### Data to process

'''

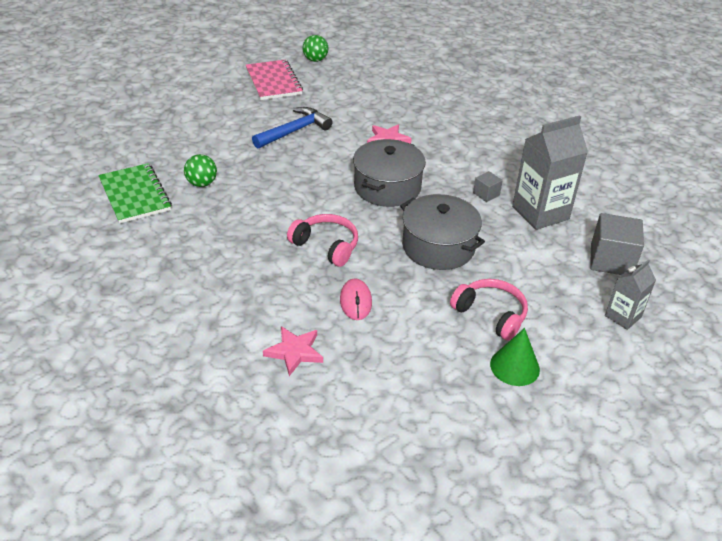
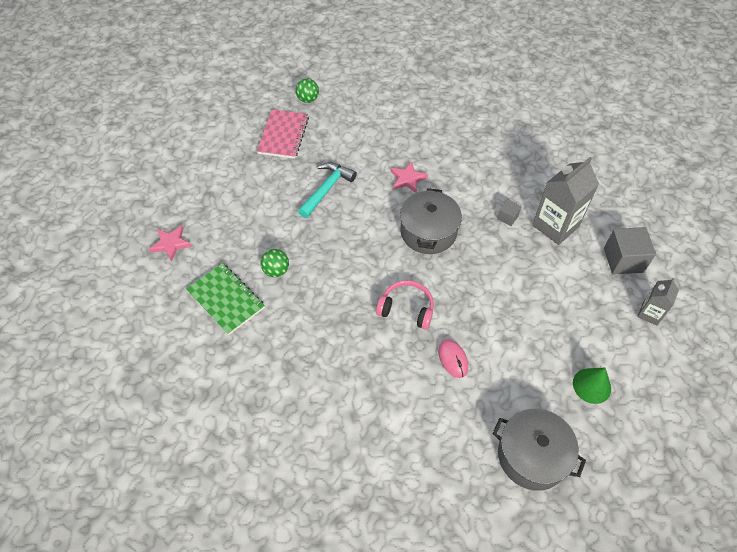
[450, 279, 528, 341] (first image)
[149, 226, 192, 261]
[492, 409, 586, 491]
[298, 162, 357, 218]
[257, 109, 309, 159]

'''

### Task statement
Retype all entries above verbatim; no pictures belong in the copy.

### Result of the exercise
[450, 279, 528, 341] (first image)
[149, 226, 192, 261]
[492, 409, 586, 491]
[298, 162, 357, 218]
[257, 109, 309, 159]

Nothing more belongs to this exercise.